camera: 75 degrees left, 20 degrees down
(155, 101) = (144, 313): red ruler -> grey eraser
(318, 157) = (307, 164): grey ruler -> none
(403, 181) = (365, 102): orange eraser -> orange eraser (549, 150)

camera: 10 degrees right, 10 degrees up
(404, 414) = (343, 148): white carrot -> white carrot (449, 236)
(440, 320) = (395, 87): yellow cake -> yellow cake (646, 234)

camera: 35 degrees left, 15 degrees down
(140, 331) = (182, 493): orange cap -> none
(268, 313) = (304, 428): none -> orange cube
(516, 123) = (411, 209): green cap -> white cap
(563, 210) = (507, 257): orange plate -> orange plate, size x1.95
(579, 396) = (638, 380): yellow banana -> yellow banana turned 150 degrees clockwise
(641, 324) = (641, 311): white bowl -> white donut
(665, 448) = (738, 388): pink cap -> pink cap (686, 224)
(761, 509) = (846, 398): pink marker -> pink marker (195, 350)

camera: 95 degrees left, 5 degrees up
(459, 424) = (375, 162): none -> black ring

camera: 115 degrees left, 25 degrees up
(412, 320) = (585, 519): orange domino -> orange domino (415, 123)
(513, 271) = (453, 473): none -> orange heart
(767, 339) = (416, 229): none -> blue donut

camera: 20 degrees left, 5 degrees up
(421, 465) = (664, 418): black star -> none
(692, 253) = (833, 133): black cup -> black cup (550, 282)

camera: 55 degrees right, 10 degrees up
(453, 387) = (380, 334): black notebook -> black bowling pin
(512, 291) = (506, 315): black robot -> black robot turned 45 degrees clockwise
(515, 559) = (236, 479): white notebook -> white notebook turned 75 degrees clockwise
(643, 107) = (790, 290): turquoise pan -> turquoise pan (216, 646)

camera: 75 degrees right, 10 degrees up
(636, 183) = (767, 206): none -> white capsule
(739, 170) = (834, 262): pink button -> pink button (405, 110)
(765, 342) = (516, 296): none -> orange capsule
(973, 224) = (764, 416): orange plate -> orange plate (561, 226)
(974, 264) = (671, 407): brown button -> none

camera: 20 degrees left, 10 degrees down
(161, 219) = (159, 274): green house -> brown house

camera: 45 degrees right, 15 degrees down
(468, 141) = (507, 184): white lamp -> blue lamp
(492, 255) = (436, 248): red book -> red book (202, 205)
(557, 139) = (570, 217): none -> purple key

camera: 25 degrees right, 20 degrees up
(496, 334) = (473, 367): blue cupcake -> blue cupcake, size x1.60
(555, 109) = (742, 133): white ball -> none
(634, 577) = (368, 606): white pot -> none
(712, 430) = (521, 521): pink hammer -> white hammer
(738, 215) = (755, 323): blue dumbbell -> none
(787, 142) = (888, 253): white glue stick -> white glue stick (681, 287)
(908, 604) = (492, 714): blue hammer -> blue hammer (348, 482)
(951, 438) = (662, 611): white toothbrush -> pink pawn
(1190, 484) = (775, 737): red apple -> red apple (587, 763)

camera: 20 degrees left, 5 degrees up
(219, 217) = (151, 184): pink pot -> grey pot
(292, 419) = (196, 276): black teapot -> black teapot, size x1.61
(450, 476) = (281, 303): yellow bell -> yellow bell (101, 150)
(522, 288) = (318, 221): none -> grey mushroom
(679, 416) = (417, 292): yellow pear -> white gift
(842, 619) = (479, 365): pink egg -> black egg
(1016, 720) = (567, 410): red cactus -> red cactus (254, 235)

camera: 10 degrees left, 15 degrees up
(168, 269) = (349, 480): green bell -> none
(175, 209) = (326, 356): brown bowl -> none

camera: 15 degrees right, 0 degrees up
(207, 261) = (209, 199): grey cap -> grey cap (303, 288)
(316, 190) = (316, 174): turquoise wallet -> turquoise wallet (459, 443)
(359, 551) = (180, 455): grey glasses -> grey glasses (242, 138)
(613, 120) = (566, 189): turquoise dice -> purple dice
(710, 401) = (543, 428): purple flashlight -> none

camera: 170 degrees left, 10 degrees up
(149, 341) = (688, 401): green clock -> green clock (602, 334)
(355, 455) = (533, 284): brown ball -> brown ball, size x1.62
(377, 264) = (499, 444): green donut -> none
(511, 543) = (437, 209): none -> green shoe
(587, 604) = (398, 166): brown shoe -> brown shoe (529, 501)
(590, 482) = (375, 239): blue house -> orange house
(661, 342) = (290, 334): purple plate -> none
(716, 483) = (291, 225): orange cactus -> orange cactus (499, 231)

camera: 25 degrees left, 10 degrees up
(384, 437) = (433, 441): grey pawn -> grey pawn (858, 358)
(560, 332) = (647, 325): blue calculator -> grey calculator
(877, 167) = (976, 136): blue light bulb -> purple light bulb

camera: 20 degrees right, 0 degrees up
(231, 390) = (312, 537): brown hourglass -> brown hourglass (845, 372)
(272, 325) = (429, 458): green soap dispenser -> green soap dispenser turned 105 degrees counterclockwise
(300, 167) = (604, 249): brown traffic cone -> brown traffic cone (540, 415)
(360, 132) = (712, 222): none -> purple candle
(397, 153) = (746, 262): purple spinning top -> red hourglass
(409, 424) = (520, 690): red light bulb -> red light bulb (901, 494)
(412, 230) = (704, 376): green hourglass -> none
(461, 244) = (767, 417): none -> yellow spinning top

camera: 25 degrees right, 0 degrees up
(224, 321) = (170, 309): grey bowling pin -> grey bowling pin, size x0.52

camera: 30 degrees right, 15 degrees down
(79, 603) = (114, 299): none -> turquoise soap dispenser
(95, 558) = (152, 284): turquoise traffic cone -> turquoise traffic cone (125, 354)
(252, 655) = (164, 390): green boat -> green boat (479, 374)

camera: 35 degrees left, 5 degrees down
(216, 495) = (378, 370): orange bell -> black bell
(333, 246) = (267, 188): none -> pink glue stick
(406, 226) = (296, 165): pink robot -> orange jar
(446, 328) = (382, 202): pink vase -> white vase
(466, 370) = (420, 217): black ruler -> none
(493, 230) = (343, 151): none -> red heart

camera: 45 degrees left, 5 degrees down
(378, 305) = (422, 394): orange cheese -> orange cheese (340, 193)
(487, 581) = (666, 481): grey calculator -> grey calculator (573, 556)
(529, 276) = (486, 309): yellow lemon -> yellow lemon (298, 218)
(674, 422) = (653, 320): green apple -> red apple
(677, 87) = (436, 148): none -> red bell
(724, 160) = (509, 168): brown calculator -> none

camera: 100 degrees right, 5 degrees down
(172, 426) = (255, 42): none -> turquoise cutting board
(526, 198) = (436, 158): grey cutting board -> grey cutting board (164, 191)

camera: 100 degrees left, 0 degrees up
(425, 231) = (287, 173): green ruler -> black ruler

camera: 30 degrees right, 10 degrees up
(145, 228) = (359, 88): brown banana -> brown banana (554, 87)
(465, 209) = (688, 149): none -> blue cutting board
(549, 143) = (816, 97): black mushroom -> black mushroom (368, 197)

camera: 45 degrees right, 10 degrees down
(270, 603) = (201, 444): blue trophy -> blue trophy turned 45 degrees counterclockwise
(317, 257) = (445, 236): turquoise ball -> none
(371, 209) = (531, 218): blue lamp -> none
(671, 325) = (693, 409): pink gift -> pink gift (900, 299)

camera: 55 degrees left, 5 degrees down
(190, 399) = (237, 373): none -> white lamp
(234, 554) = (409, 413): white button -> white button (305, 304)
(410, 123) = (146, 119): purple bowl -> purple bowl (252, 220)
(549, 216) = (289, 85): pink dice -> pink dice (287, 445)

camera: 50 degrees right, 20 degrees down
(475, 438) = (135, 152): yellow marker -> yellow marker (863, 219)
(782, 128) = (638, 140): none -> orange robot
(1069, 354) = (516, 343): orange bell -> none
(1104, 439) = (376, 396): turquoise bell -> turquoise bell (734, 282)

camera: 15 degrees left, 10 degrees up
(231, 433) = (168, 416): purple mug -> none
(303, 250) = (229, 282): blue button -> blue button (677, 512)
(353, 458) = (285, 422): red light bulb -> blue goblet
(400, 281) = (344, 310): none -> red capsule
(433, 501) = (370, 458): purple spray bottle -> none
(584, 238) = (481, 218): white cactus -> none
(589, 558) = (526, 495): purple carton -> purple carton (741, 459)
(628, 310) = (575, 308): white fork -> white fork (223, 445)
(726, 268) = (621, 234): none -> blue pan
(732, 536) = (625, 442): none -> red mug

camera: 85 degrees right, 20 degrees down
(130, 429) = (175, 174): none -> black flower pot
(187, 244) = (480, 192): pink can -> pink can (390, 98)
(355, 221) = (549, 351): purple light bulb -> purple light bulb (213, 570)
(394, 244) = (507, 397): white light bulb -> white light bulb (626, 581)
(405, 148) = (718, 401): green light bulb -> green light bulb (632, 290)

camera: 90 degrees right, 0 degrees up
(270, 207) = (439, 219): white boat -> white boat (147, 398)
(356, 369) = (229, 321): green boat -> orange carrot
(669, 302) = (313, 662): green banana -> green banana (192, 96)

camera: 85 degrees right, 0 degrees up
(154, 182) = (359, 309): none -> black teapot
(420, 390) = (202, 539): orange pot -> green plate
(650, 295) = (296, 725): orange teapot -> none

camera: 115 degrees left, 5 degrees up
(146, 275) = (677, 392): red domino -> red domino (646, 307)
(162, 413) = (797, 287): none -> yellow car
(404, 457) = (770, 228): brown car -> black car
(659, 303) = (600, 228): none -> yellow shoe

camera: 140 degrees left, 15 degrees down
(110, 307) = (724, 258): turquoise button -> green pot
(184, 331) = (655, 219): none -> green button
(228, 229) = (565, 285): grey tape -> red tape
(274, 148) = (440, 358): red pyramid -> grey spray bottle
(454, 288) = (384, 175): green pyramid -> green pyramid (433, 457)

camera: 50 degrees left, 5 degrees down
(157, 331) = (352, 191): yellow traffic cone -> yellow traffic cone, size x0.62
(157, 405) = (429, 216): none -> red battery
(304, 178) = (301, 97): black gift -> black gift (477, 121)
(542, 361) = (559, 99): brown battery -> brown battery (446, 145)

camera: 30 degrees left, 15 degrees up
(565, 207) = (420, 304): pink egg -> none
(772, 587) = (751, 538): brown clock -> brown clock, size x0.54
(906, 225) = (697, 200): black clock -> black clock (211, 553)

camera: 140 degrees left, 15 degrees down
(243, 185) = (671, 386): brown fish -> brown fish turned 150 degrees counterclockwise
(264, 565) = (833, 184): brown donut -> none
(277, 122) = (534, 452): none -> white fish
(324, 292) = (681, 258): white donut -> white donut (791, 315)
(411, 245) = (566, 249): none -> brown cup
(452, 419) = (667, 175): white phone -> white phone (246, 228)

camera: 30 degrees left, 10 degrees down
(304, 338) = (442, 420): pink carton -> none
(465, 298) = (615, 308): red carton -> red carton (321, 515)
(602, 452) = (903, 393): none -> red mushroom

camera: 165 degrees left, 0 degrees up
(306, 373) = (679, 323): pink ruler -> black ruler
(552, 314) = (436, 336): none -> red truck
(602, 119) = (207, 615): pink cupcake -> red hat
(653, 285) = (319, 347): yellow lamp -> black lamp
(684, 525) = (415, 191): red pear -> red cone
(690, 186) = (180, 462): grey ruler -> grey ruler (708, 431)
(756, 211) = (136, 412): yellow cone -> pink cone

### HOW TO COMPLETE THIS TASK
Would you quote everything above from the line containing "(973, 224) = (764, 416): orange" down to the line containing "camera: 45 degrees right, 15 degrees down"? Include both of those lines and nothing else.

### COMPLETED EXERCISE
(973, 224) = (764, 416): orange plate -> orange plate (561, 226)
(974, 264) = (671, 407): brown button -> none

camera: 20 degrees left, 10 degrees down
(161, 219) = (159, 274): green house -> brown house

camera: 45 degrees right, 15 degrees down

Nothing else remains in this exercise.